▸ **Task prompt**
Retype only what runs from the first line of the records to the line with "(666, 94) = (725, 213): orange", inclusive, and no pictures.

(Before-and-after object lists)
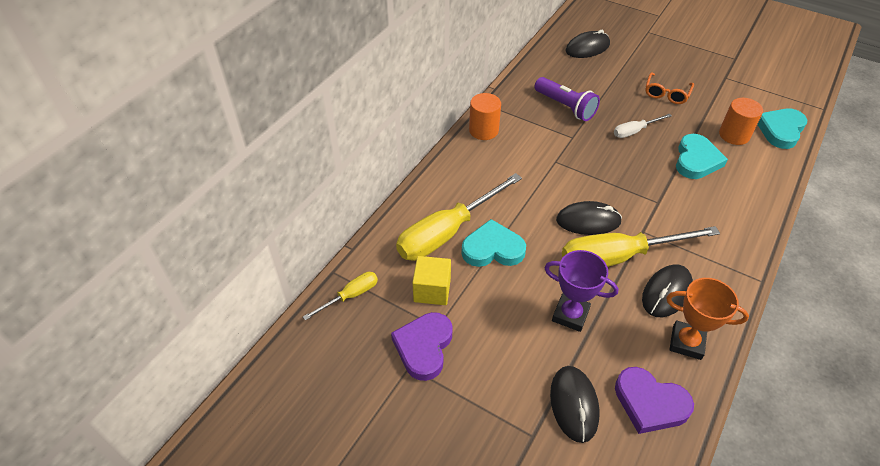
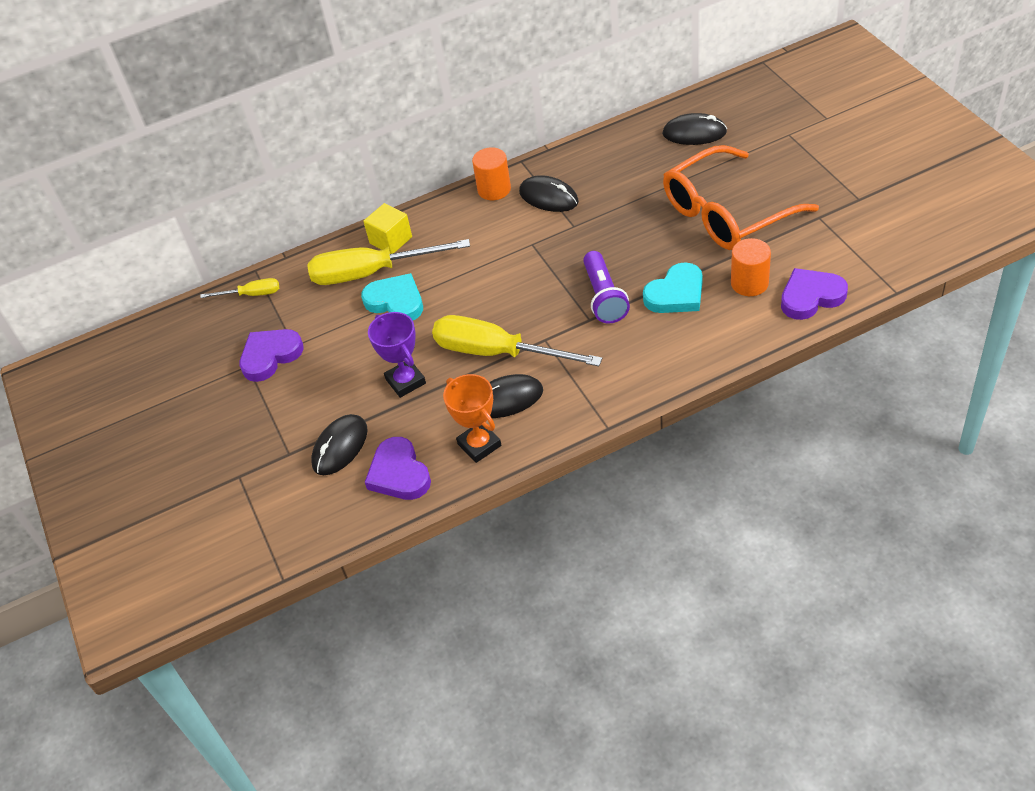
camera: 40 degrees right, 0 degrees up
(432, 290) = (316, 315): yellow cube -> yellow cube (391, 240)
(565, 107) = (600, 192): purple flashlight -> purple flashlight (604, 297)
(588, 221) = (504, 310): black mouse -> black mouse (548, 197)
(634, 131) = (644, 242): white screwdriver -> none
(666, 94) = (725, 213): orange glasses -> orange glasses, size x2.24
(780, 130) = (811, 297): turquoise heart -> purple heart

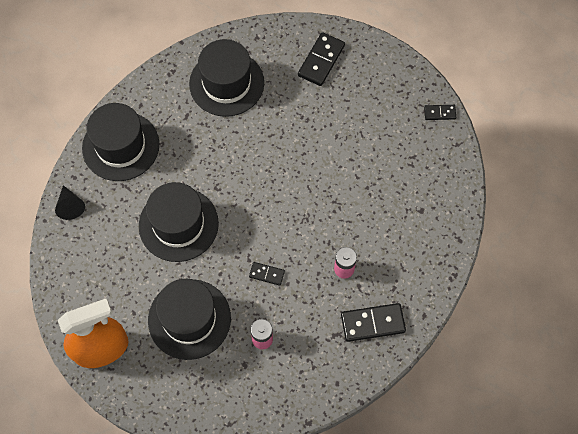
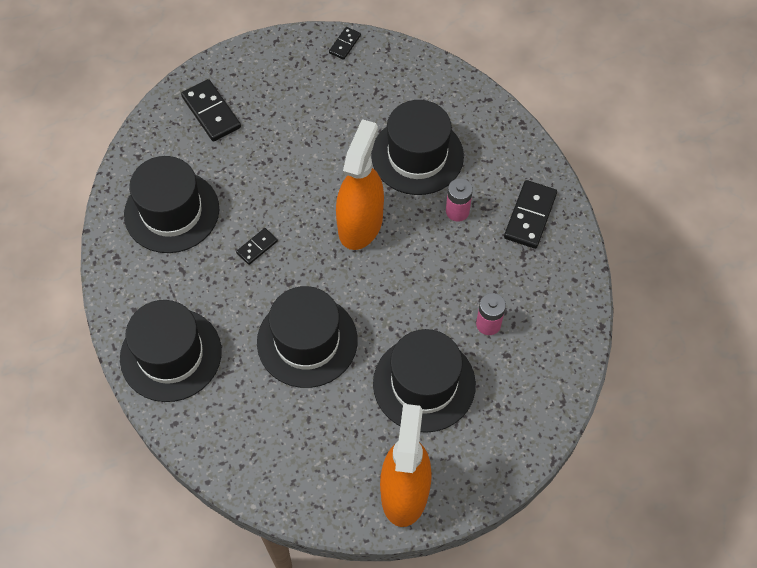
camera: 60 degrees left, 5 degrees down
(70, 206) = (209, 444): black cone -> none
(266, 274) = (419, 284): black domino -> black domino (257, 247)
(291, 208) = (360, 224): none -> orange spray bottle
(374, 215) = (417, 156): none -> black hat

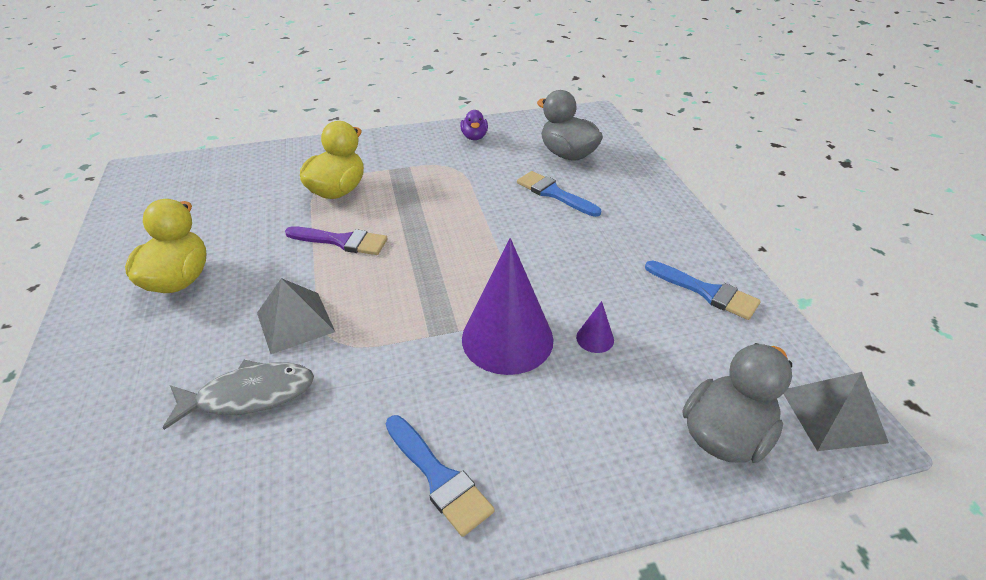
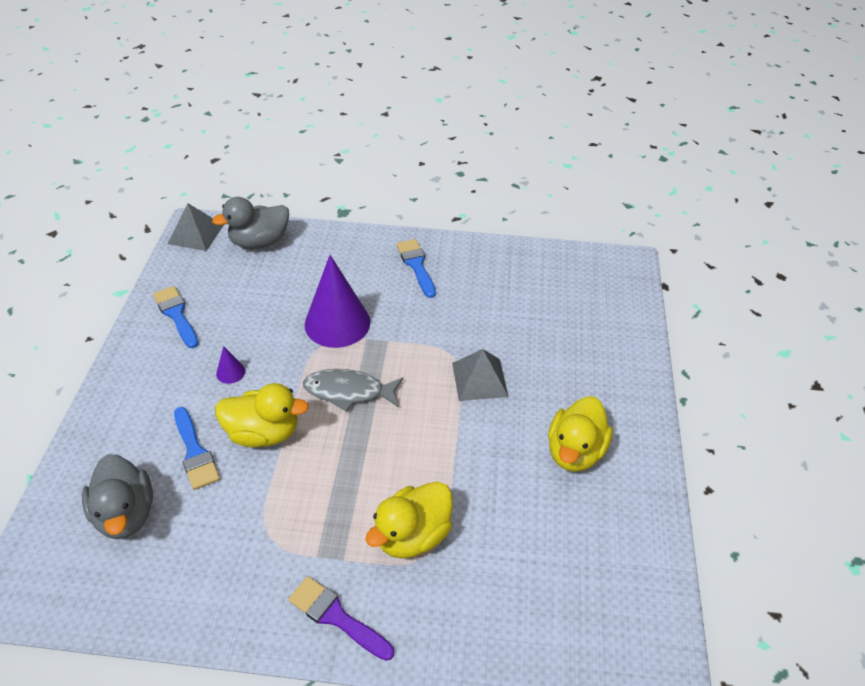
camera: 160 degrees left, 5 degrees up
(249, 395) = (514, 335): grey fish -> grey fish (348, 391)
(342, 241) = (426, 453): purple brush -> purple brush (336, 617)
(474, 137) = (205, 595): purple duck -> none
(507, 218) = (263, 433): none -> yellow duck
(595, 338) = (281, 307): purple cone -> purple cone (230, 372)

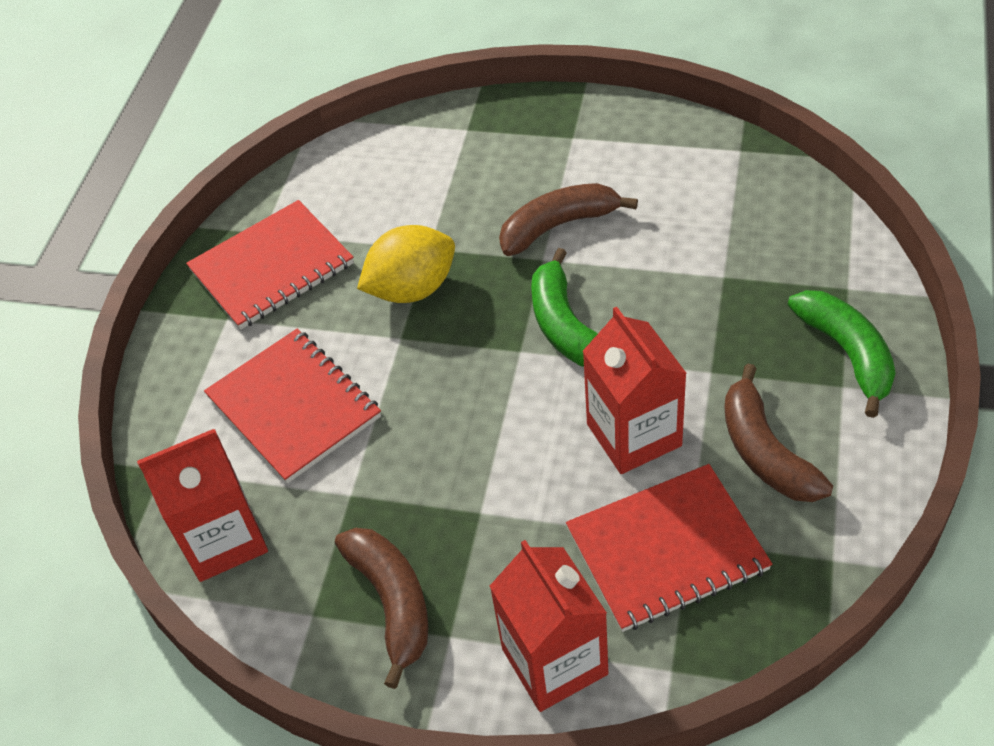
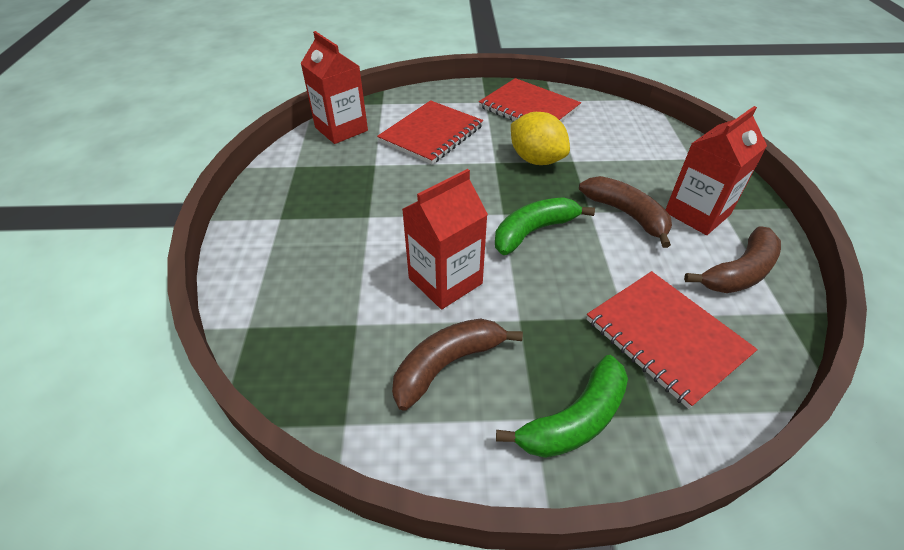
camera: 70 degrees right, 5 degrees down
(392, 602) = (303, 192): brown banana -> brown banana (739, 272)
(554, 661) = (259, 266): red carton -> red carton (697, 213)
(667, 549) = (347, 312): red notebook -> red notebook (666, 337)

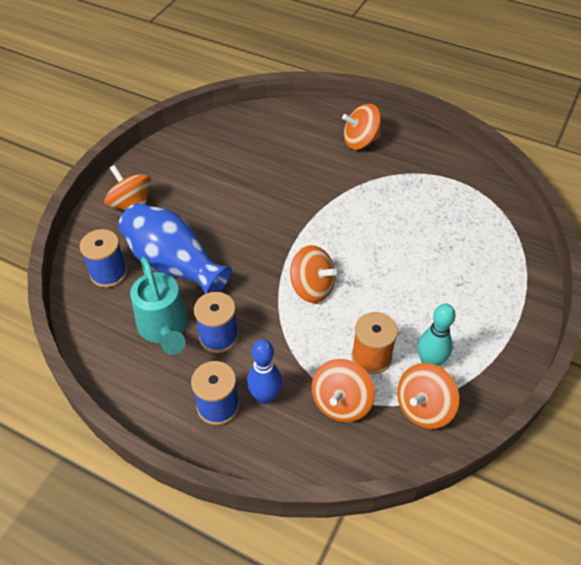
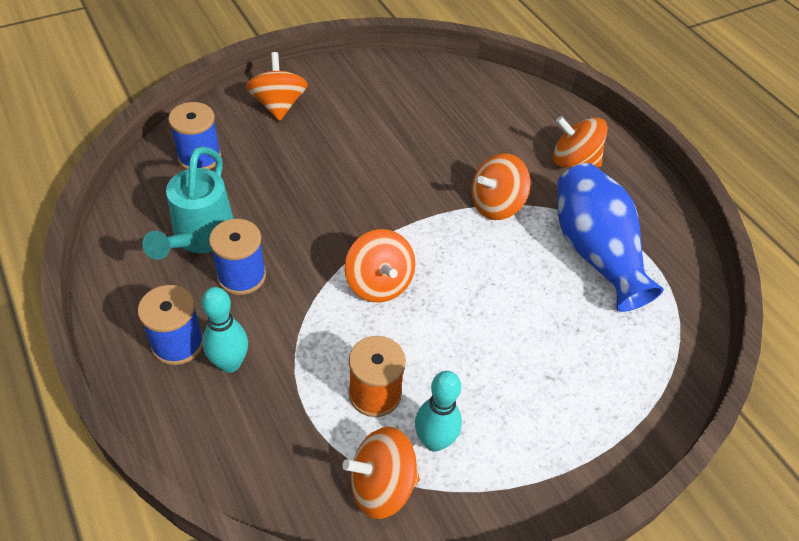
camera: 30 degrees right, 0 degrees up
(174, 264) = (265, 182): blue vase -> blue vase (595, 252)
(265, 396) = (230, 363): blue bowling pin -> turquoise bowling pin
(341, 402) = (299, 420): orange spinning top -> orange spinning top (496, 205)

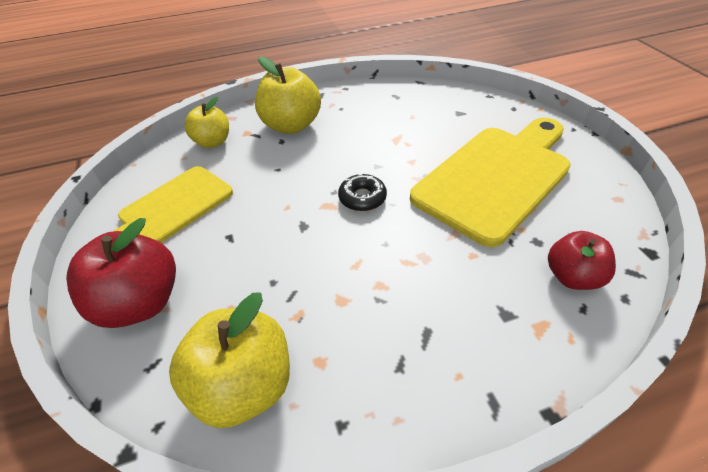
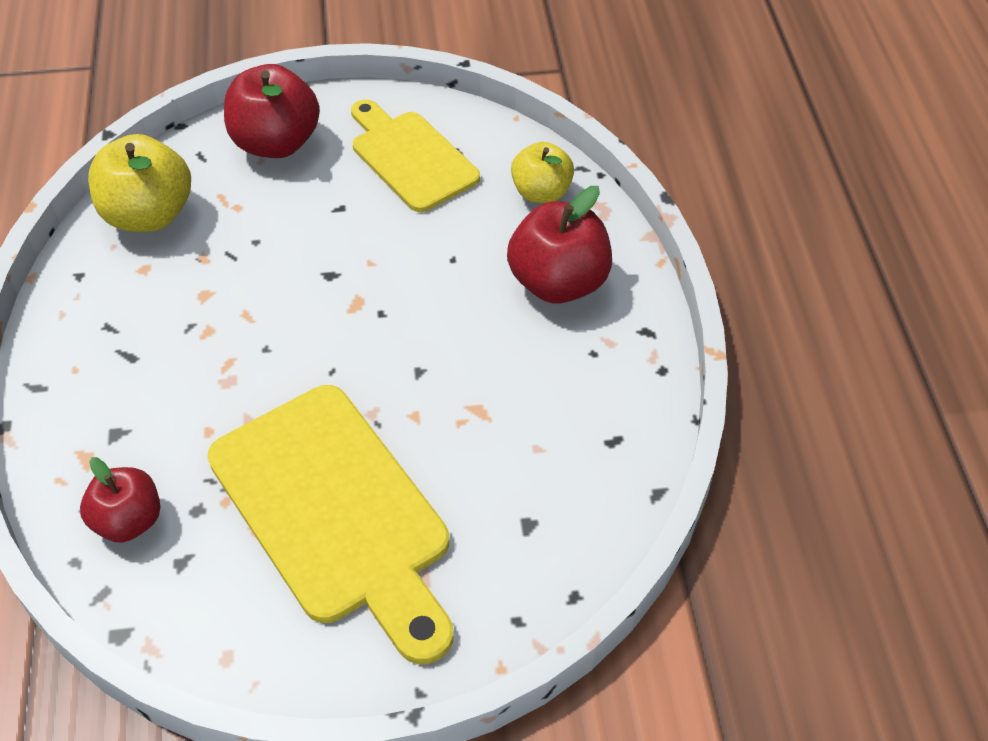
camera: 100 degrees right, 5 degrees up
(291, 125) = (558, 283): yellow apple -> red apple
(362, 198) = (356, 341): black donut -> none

▸ **Answer below**
camera: 40 degrees right, 0 degrees up
(432, 290) = (316, 315): yellow cube -> yellow cube (391, 240)
(565, 107) = (600, 192): purple flashlight -> purple flashlight (604, 297)
(588, 221) = (504, 310): black mouse -> black mouse (548, 197)
(634, 131) = (644, 242): white screwdriver -> none
(666, 94) = (725, 213): orange glasses -> orange glasses, size x2.24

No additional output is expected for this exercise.